(Scene edit records)
- - - -
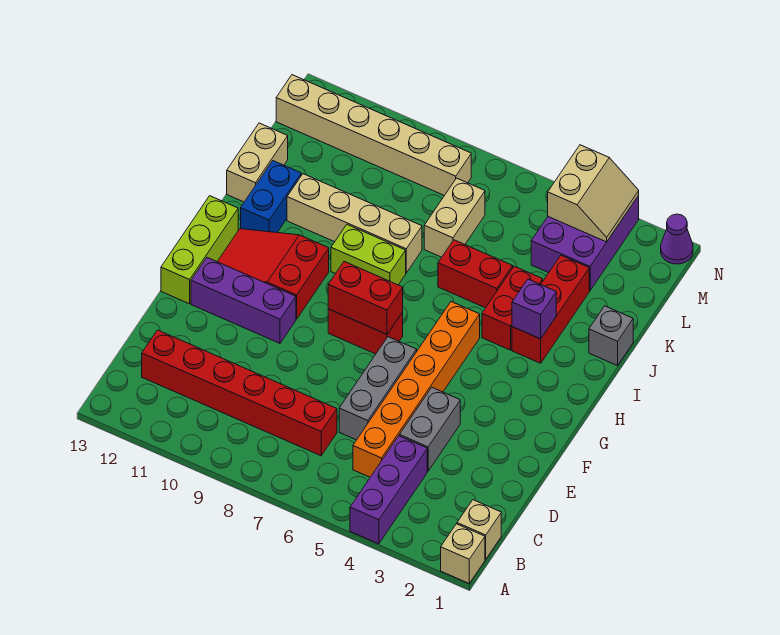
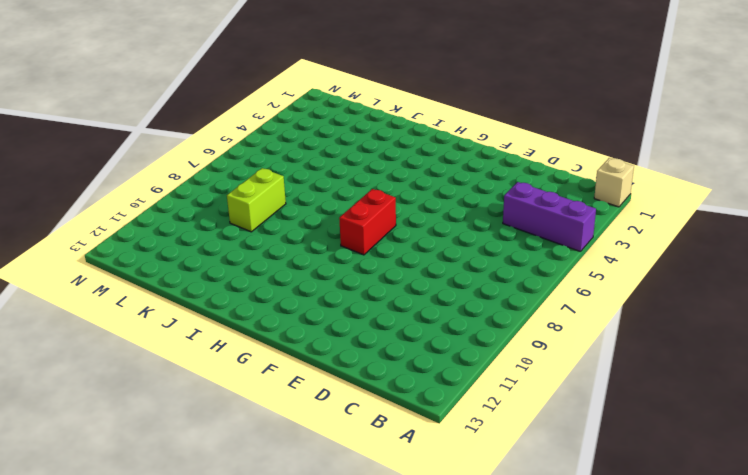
lime 1x2 brick [227,168,286,232] -> lime 1x2 brick moved to [331,225,406,285]
none -> tan 1x1 brick [457,500,501,559]
none -> orange 1x6 brick [353,302,480,477]
none -> red 1x6 brick [142,330,337,456]

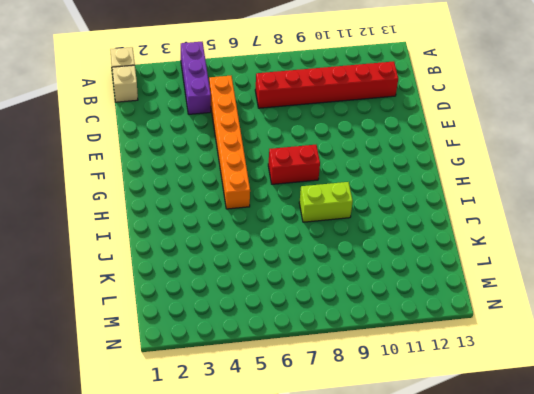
none -> grey 1x2 brick [400,388,460,471]
none -> grey 1x3 brick [339,337,417,440]
none -> purple 1x3 brick [191,258,296,343]

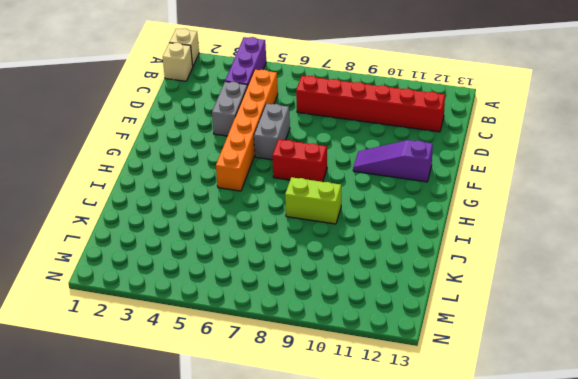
grey 1x2 brick [254,104,290,160] -> grey 1x3 brick [339,337,417,440]
purple 1x3 slope [353,140,433,182] -> purple 1x3 brick [191,258,296,343]
none -> lime 1x3 brick [161,196,238,304]
none -> red 2x3 slope [217,229,329,319]
none -> red 1x3 brick [512,255,589,363]

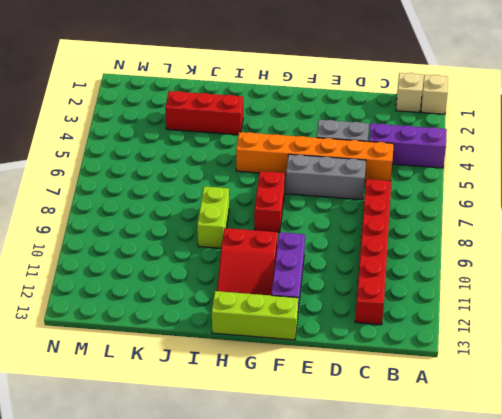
none -> red 1x2 brick [482,266,543,350]
none -> blue 1x2 brick [241,161,301,233]
none -> grey 1x1 brick [589,306,633,366]

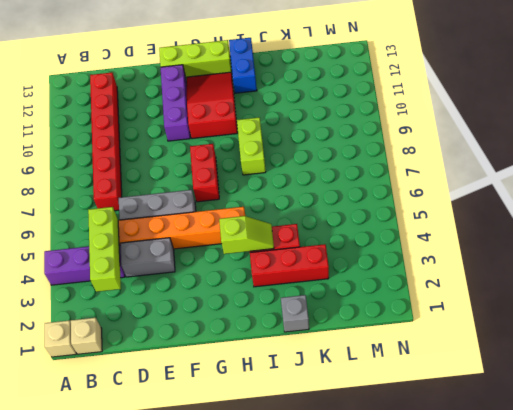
lime 1x3 brick [88,207,121,292] -> none
lime 1x2 slope [219,216,274,254] -> none
blue 1x2 brick [229,38,257,93] -> blue 1x2 brick turned to [241,161,301,233]
none -> red 1x2 brick [438,240,513,308]
none -> tan 1x4 brick [287,174,422,273]
none -> tan 1x2 brick [227,123,288,202]

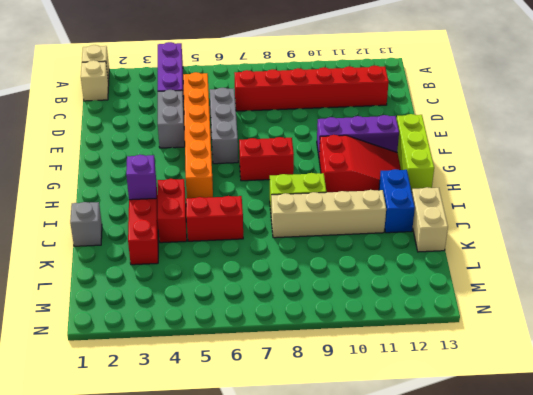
none -> tan 1x2 brick [424,178,485,257]
none -> purple 2x3 brick [531,196,639,291]
none -> tan 1x6 brick [276,75,471,196]

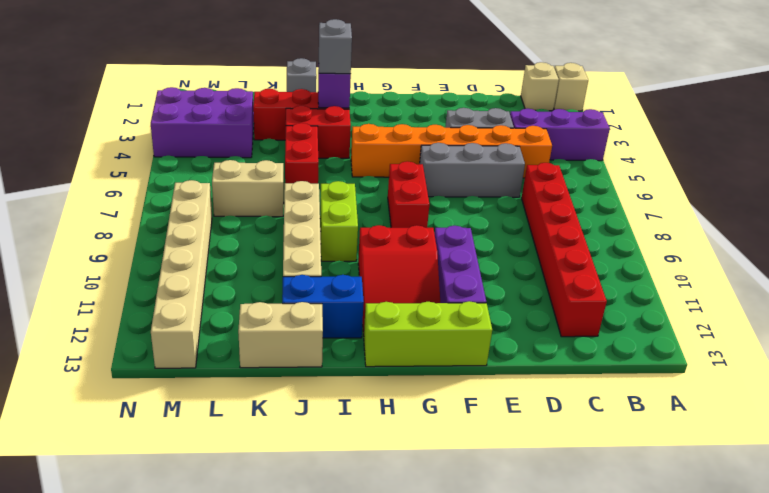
grey 1x1 brick [319,19,352,74] -> none
none -> purple 1x1 cone [661,214,693,264]
none -> red 1x2 brick [328,262,403,334]
none -> tan 2x2 slope [548,145,639,242]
- - - -
▸ **ASSIGNMENT**:
Starting at the line that contains "none -> purple 2x3 brick [531,196,639,291]", reproduce every line through the last one in the records exactly, and omit all pictures.

▸ **ANSWER AREA**:
none -> purple 2x3 brick [531,196,639,291]
none -> tan 1x6 brick [276,75,471,196]

grey 1x1 brick [319,19,352,74] -> none
none -> purple 1x1 cone [661,214,693,264]
none -> red 1x2 brick [328,262,403,334]
none -> tan 2x2 slope [548,145,639,242]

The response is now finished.